__Records for the exercise__
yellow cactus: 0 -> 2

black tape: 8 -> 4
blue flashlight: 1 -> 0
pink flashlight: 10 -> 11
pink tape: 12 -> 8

__Your task__
The records above should be duplicated in full, exactly as given.

__Completed task__
yellow cactus: 0 -> 2

black tape: 8 -> 4
blue flashlight: 1 -> 0
pink flashlight: 10 -> 11
pink tape: 12 -> 8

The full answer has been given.